::: LISTING :::

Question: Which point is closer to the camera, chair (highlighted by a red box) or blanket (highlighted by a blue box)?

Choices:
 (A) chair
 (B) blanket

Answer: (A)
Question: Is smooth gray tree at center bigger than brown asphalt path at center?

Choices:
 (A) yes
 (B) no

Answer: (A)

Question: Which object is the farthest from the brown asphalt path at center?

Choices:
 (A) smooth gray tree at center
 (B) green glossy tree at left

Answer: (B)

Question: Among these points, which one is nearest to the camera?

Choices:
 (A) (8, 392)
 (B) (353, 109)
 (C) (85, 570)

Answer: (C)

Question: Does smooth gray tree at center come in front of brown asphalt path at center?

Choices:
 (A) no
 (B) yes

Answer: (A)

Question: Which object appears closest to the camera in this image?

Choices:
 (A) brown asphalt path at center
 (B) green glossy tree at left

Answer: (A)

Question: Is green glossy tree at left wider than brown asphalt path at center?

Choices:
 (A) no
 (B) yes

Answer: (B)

:::
::: LISTING :::

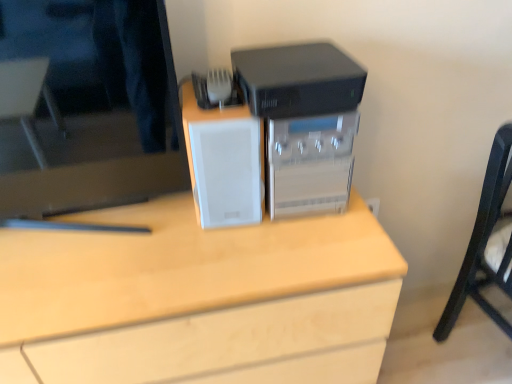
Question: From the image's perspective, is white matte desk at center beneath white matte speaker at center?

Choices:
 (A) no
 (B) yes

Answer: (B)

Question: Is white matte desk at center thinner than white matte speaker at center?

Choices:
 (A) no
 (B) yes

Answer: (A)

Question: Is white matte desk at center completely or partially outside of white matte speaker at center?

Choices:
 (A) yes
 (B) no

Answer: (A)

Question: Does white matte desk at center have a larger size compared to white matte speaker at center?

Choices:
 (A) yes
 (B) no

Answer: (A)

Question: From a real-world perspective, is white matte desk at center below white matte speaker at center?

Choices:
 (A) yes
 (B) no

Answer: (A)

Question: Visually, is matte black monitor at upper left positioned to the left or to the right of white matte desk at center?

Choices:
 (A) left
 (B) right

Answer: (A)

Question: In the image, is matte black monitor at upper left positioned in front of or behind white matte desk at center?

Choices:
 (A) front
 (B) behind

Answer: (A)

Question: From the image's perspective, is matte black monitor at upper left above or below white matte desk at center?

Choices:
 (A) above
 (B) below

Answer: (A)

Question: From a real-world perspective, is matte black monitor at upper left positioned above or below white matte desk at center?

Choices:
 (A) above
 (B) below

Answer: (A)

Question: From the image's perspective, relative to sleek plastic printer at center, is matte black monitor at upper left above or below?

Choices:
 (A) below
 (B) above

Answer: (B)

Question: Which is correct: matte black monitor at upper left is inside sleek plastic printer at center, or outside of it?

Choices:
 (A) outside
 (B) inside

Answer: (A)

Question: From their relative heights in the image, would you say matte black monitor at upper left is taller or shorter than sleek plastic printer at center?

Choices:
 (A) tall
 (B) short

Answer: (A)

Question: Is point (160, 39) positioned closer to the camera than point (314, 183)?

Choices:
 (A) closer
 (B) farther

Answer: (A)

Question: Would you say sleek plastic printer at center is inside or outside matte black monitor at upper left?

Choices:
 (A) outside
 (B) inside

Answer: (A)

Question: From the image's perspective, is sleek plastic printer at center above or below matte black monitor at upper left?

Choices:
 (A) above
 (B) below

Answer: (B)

:::

- [PROBLEM TO WORK ON]: Swap "sleek plastic printer" for "gray plastic printer" in the lines between the one holding "Question: Would you" and the one holding "Question: From the image's perspective, is sleek", inclusive. Give those lines again with nothing else changed.

- [RESULT OF THIS TASK]:
Question: Would you say gray plastic printer at center is inside or outside matte black monitor at upper left?

Choices:
 (A) outside
 (B) inside

Answer: (A)

Question: From the image's perspective, is gray plastic printer at center above or below matte black monitor at upper left?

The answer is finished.